Task brief
Every entry in the data is to be written out exactly; no picture belongs in the copy.
[[ Information provided open ]]
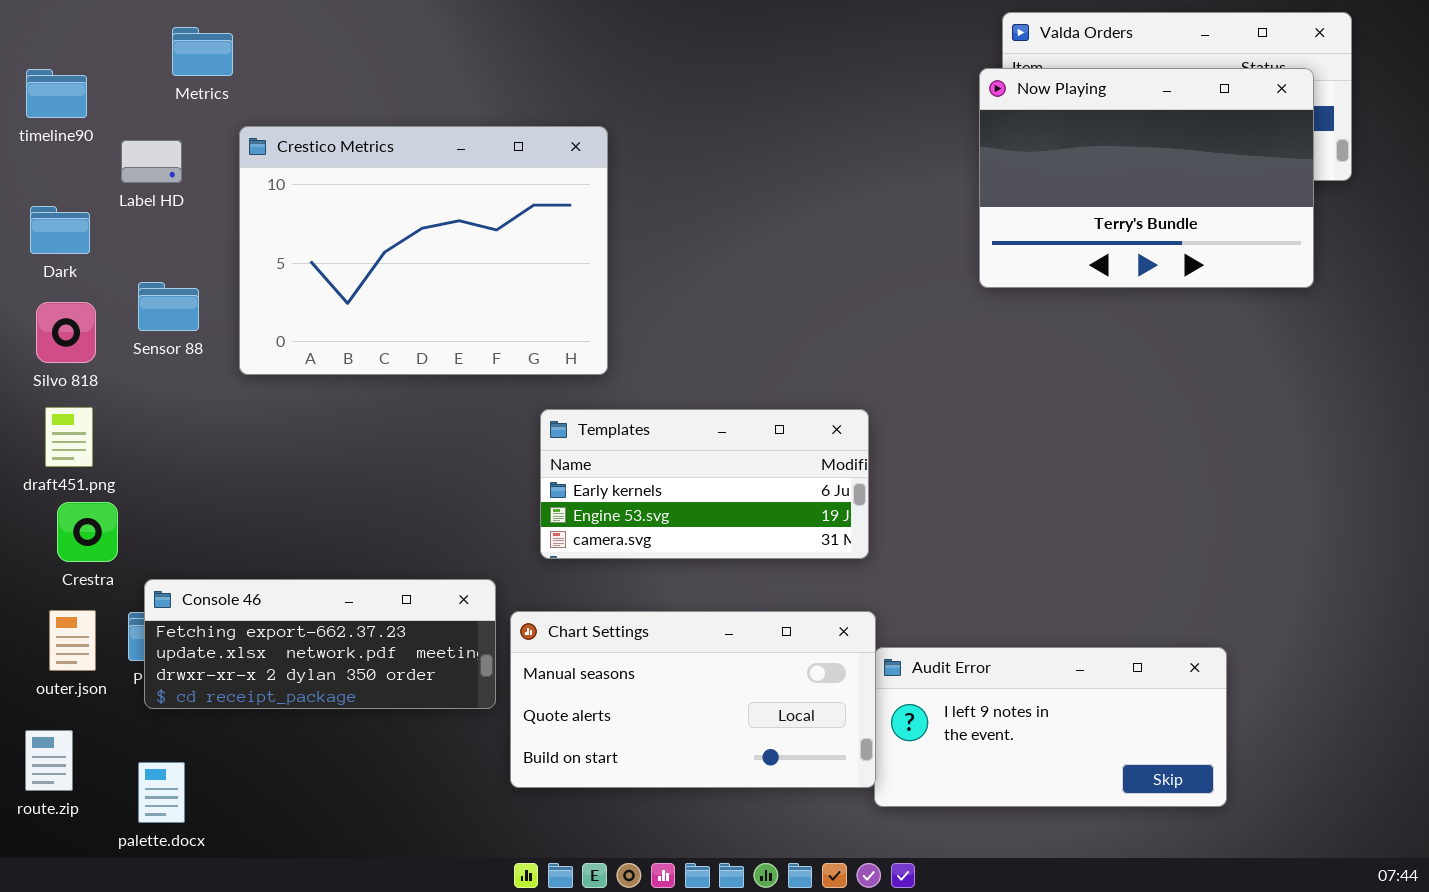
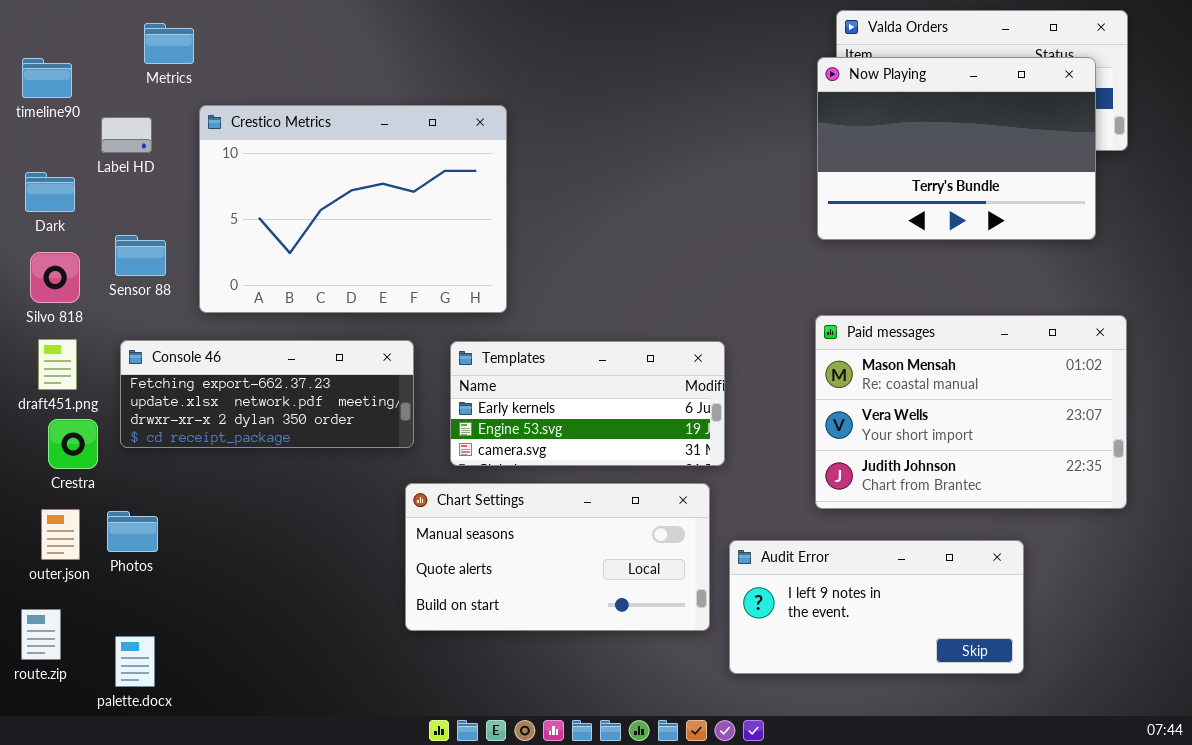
Paid messages: none -> [815,315,1127,509], opened
Console 46: [144,579,496,709] -> [120,340,414,448], moved
Chart Settings: [510,611,876,788] -> [405,483,710,631], moved

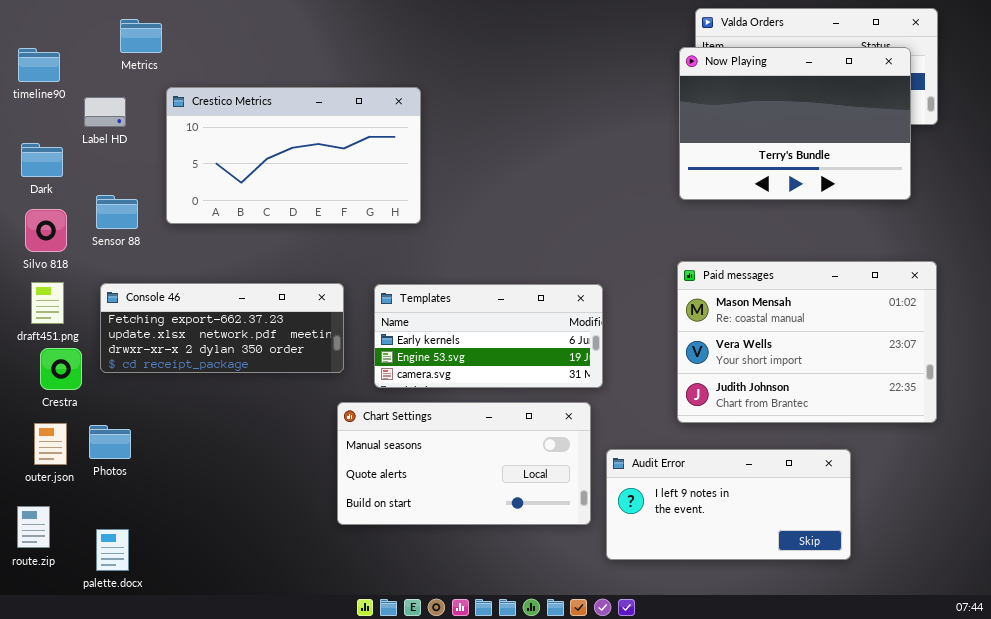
Crestico Metrics: [199,105,507,313] -> [166,87,421,224], resized

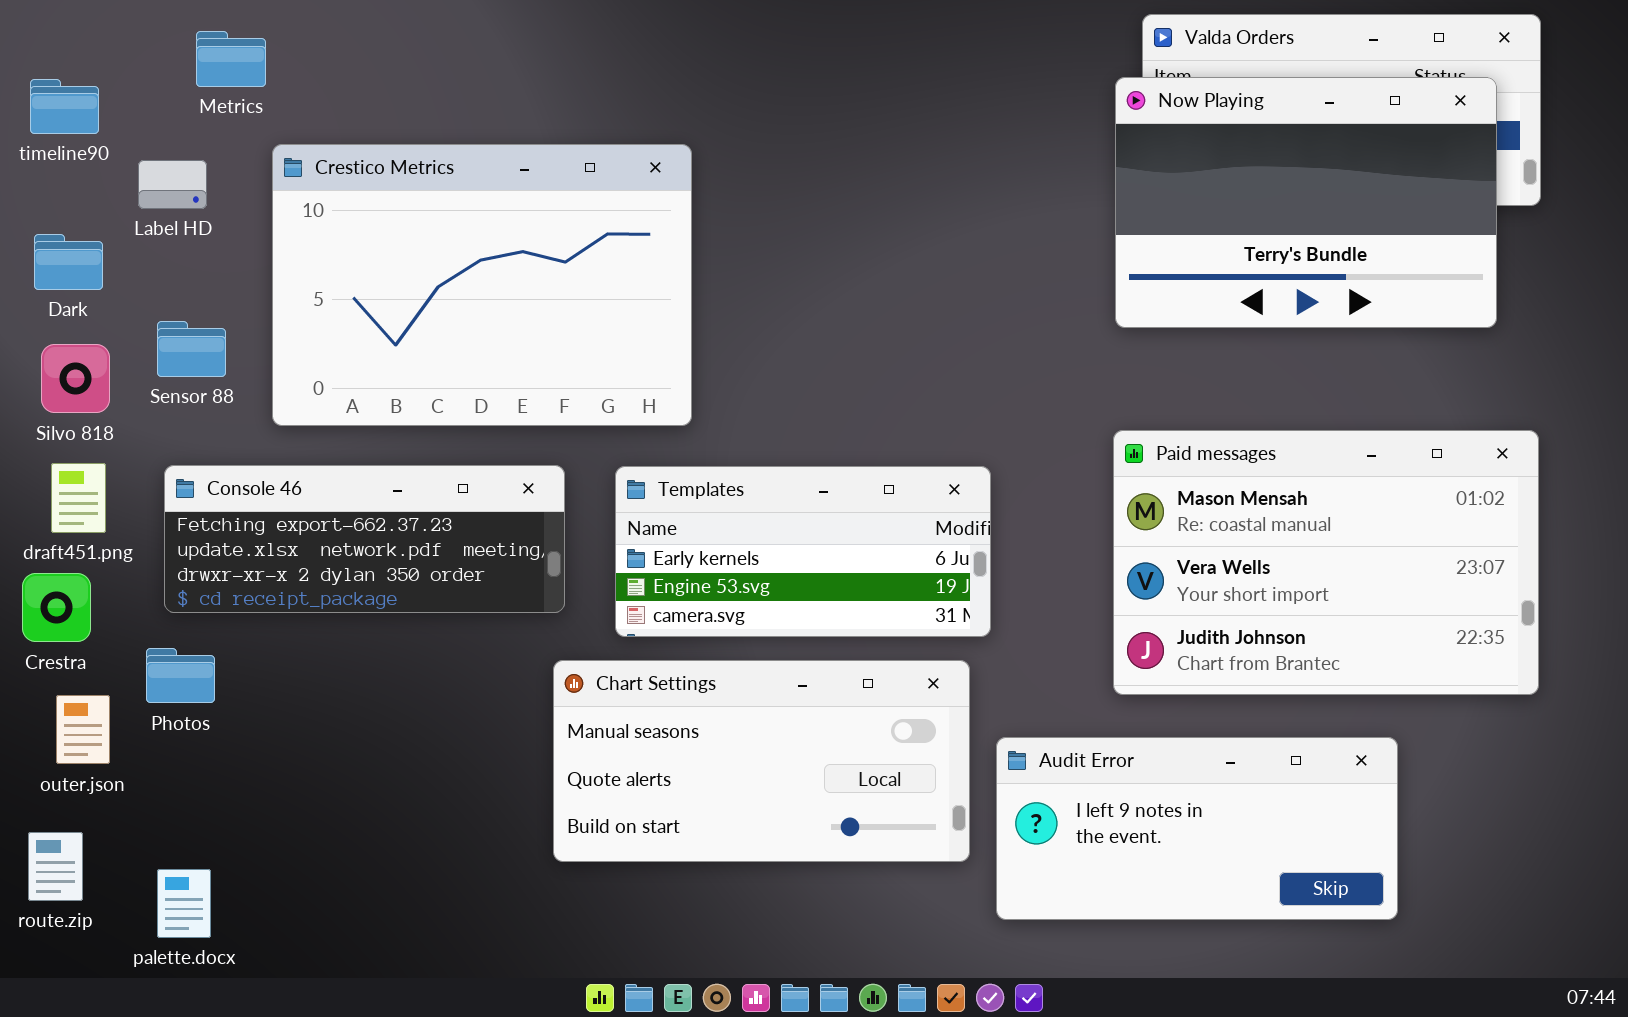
Crestico Metrics: [166,87,421,224] -> [272,144,692,426], resized
Crestra: [40,348,82,390] -> [22,573,91,642], moved
Photos: [89,425,131,459] -> [146,648,215,703], moved

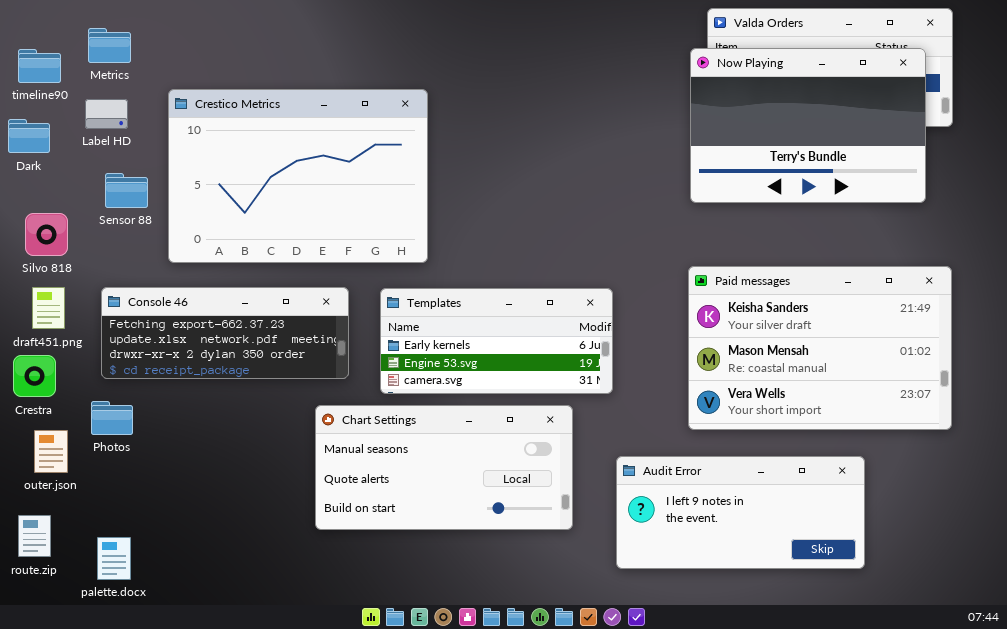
Metrics: [196,31,266,87] -> [88,28,131,63], moved
Dark: [34,234,103,290] -> [8,119,50,153], moved
Sensor 88: [157,321,226,377] -> [105,173,148,208], moved
Paid messages: [1113,430,1539,695] -> [688,266,952,430], scrolled up 1 row
Chart Settings: [553,660,970,862] -> [315,405,573,530], moved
[[ Information provided closed ]]
Answer box
Paid messages: none -> [815,315,1127,509], opened
Console 46: [144,579,496,709] -> [120,340,414,448], moved
Chart Settings: [510,611,876,788] -> [405,483,710,631], moved

Crestico Metrics: [199,105,507,313] -> [166,87,421,224], resized

Crestico Metrics: [166,87,421,224] -> [272,144,692,426], resized
Crestra: [40,348,82,390] -> [22,573,91,642], moved
Photos: [89,425,131,459] -> [146,648,215,703], moved

Metrics: [196,31,266,87] -> [88,28,131,63], moved
Dark: [34,234,103,290] -> [8,119,50,153], moved
Sensor 88: [157,321,226,377] -> [105,173,148,208], moved
Paid messages: [1113,430,1539,695] -> [688,266,952,430], scrolled up 1 row
Chart Settings: [553,660,970,862] -> [315,405,573,530], moved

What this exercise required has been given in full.